- _TASK BRIEF_
Please repeat, exactly and without pictures, the lines of the entries below that run from the one containing "purple candle: 5 -> 3" through the one containing "turquoise bucket: 10 -> 9".

INPUT MATERIAL below:

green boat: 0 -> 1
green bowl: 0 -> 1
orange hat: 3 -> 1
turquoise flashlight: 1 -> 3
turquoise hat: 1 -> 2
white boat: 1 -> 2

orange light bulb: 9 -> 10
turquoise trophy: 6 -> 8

End of INPUT MATERIAL.
INPUT MATERIAL below:

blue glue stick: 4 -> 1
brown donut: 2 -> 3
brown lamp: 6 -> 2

End of INPUT MATERIAL.
INPUT MATERIAL below:

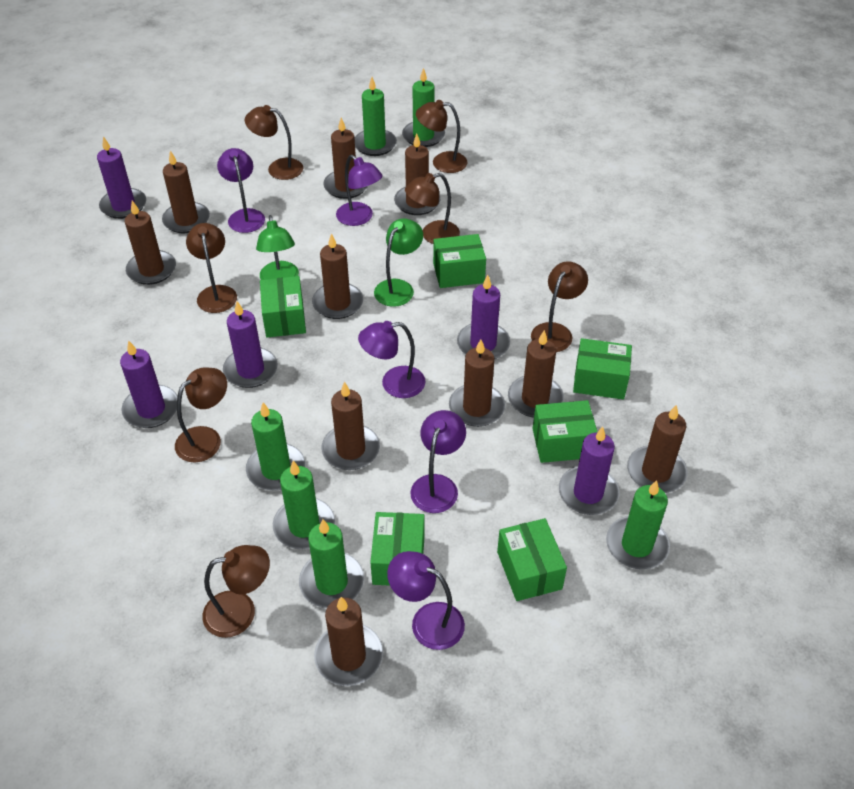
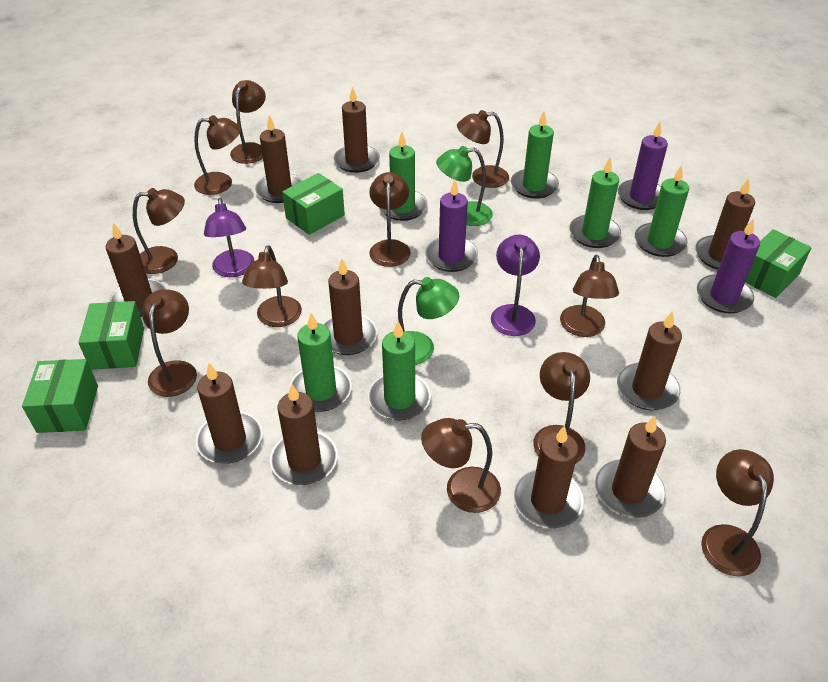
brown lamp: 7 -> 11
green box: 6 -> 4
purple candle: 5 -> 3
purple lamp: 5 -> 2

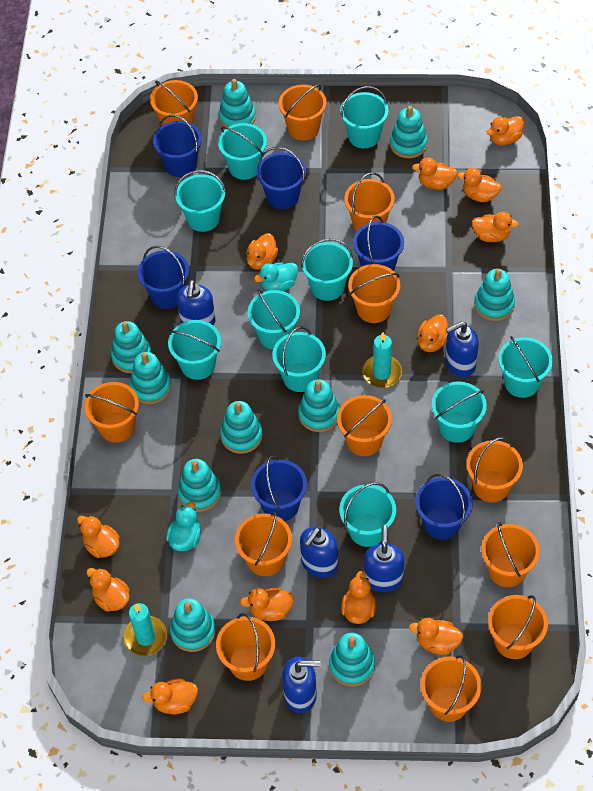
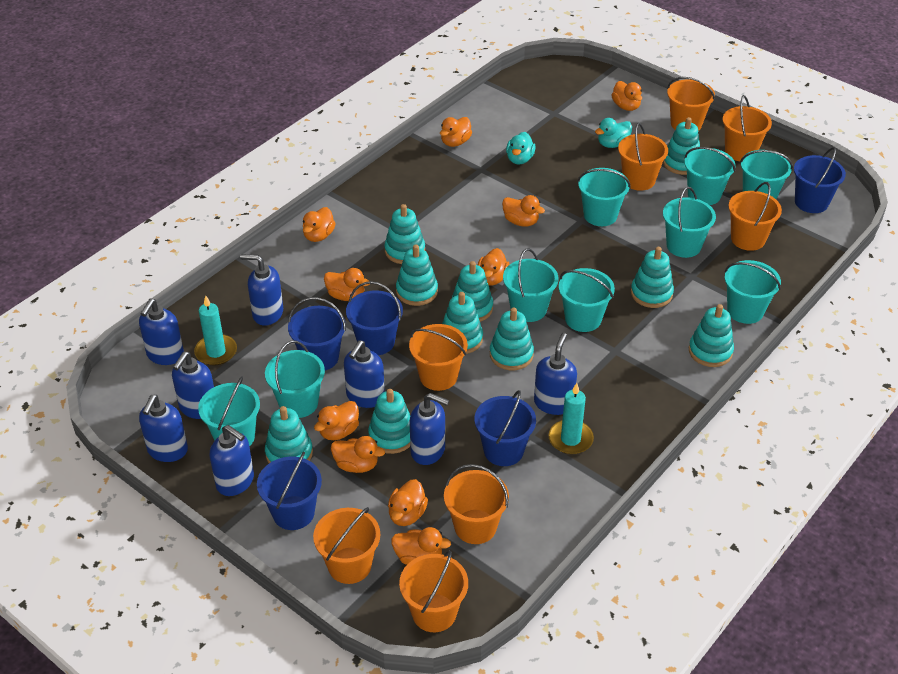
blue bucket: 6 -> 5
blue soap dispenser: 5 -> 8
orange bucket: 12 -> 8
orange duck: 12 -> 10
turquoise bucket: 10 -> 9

End of INPUT MATERIAL.

- _RESPONSE BELOW_
purple candle: 5 -> 3
purple lamp: 5 -> 2

blue bucket: 6 -> 5
blue soap dispenser: 5 -> 8
orange bucket: 12 -> 8
orange duck: 12 -> 10
turquoise bucket: 10 -> 9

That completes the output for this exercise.